§ **Work order**: Look below for the lines from the one with "BT pin RXD: D5 -> D13" to the one with "LINE pin DO: A6 -> A4", and copy exactly those lines, both ends included.

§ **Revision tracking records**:
===============

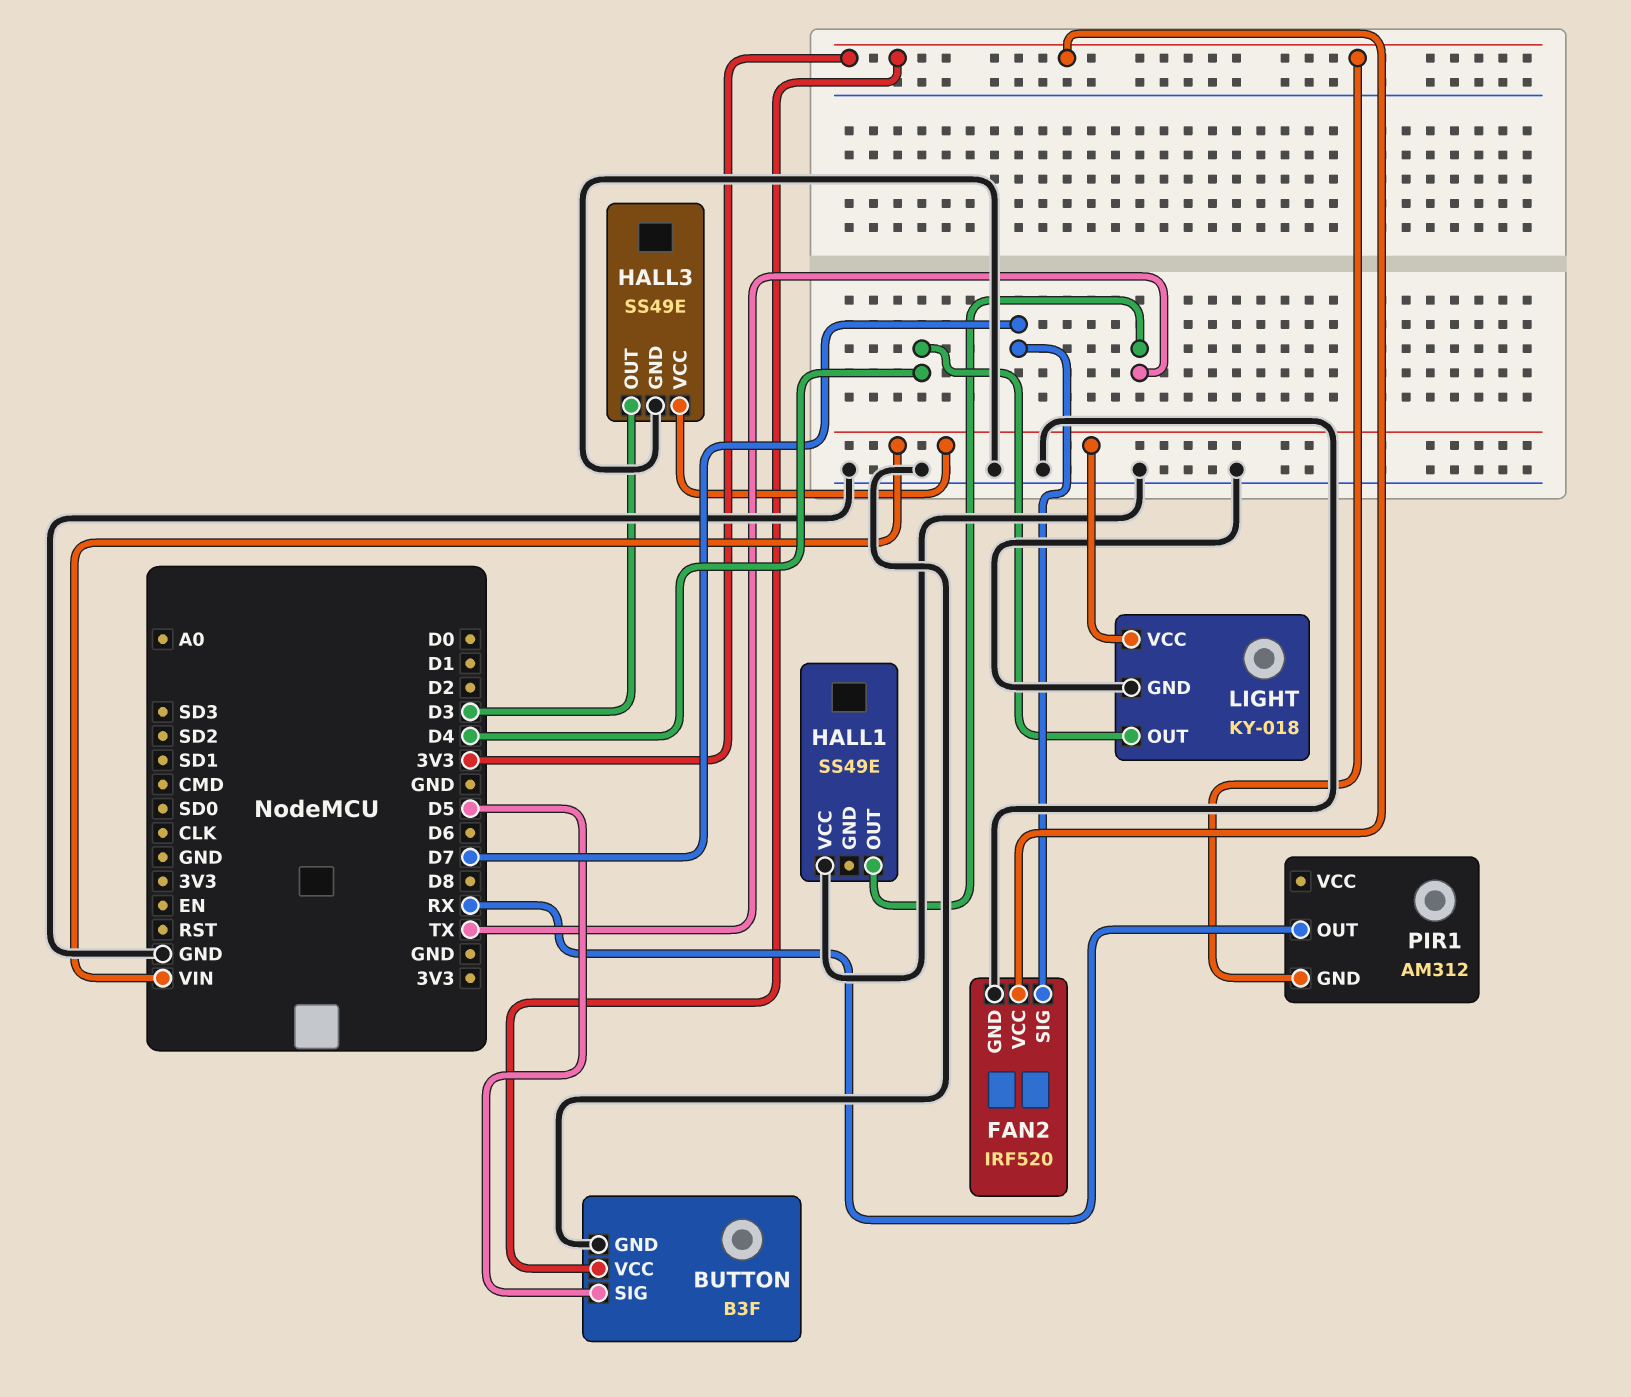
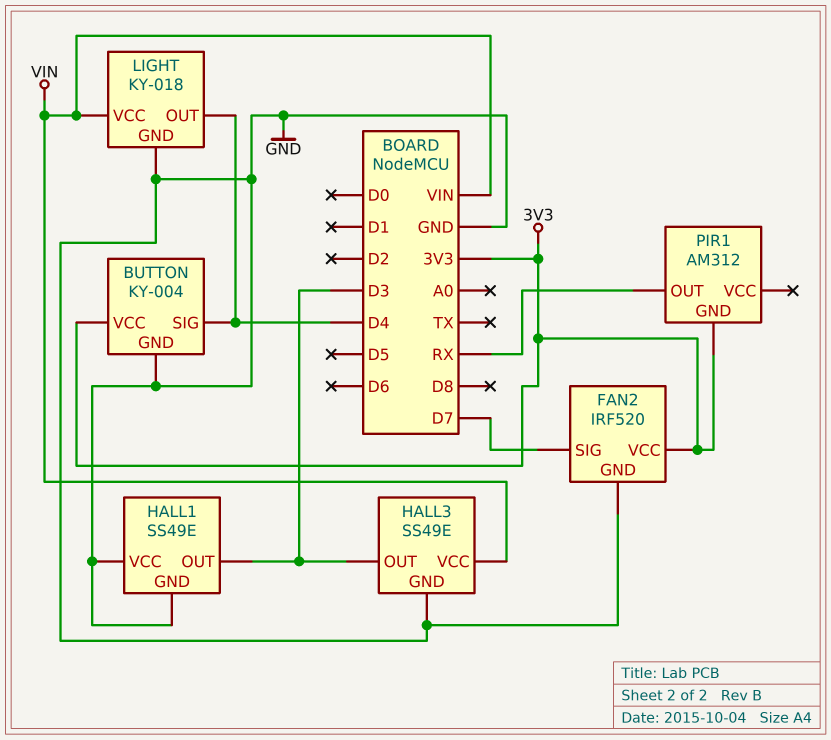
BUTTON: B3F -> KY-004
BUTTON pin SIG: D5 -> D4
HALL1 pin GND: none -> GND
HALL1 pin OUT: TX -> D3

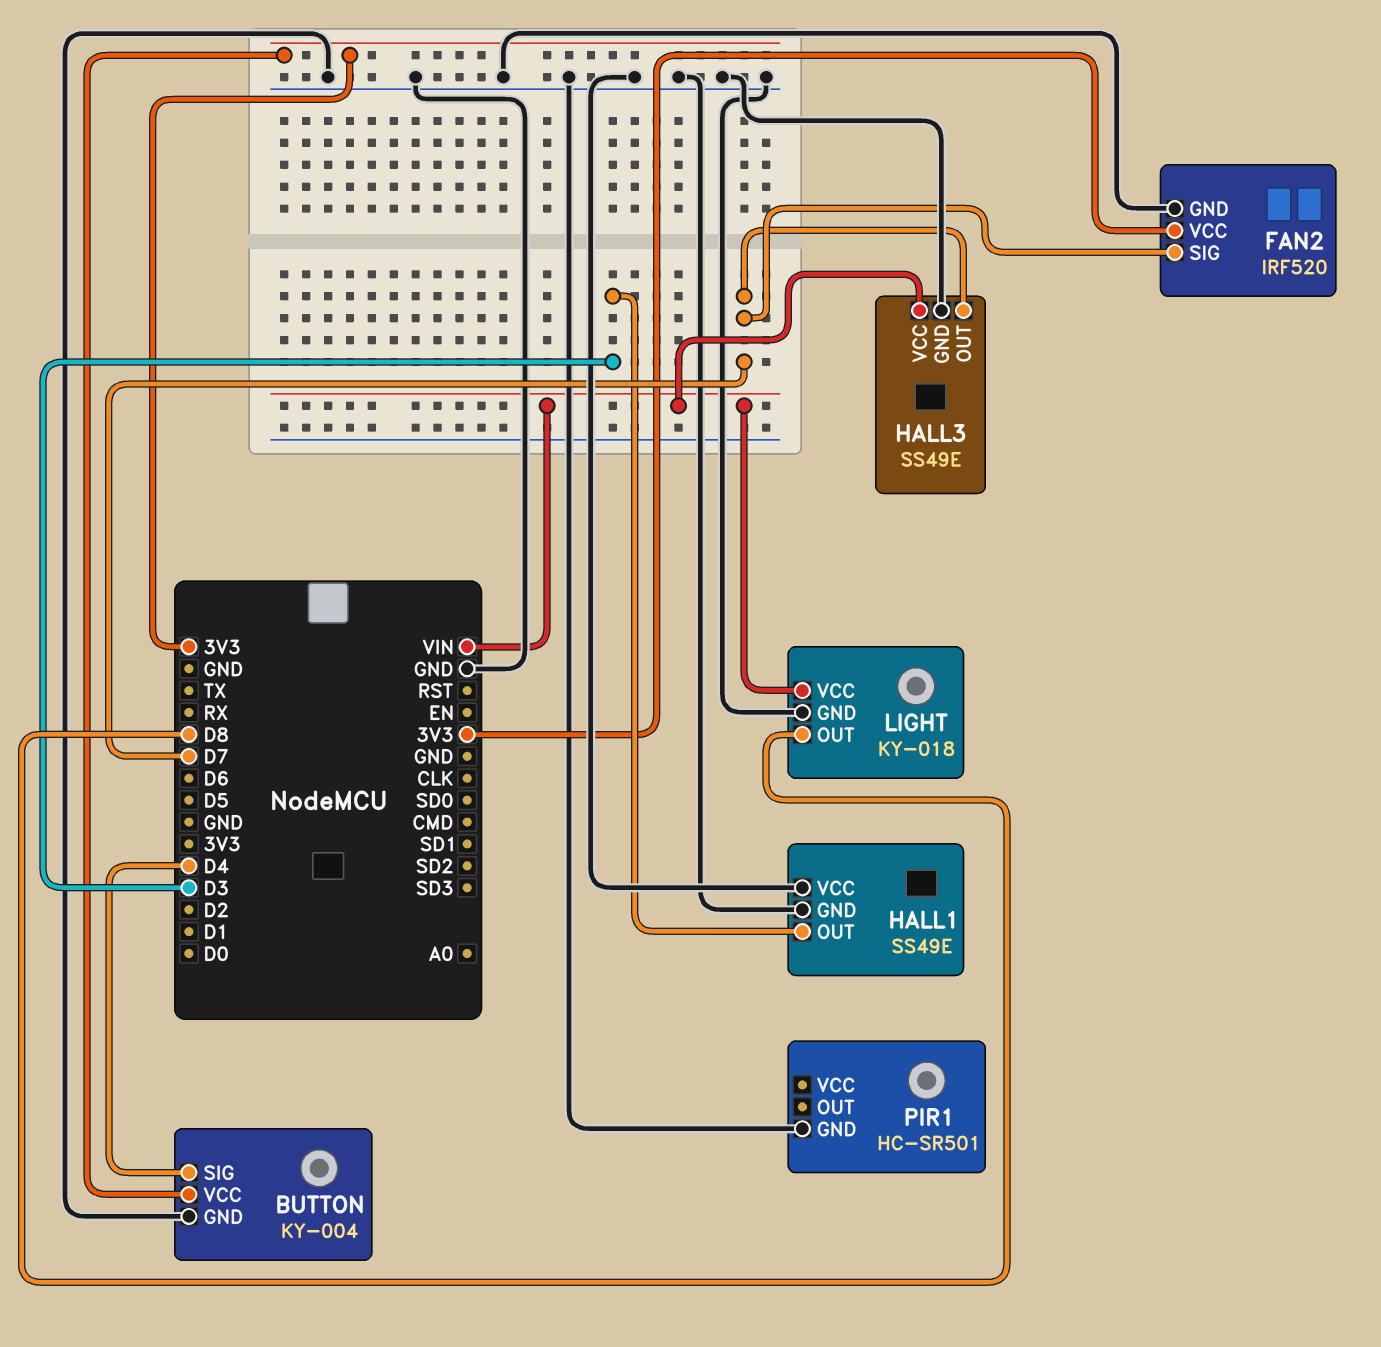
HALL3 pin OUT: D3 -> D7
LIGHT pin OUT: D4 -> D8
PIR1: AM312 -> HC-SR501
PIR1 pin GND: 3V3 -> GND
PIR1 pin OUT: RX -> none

===============

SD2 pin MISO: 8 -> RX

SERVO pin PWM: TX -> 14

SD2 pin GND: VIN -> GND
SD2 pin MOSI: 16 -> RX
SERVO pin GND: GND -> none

===============

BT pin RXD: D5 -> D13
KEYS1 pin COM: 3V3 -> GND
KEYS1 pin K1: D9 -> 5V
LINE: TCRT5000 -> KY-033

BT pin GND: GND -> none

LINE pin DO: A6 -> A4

===============

§ **Written response**:
BT pin RXD: D5 -> D13
KEYS1 pin COM: 3V3 -> GND
KEYS1 pin K1: D9 -> 5V
LINE: TCRT5000 -> KY-033

BT pin GND: GND -> none

LINE pin DO: A6 -> A4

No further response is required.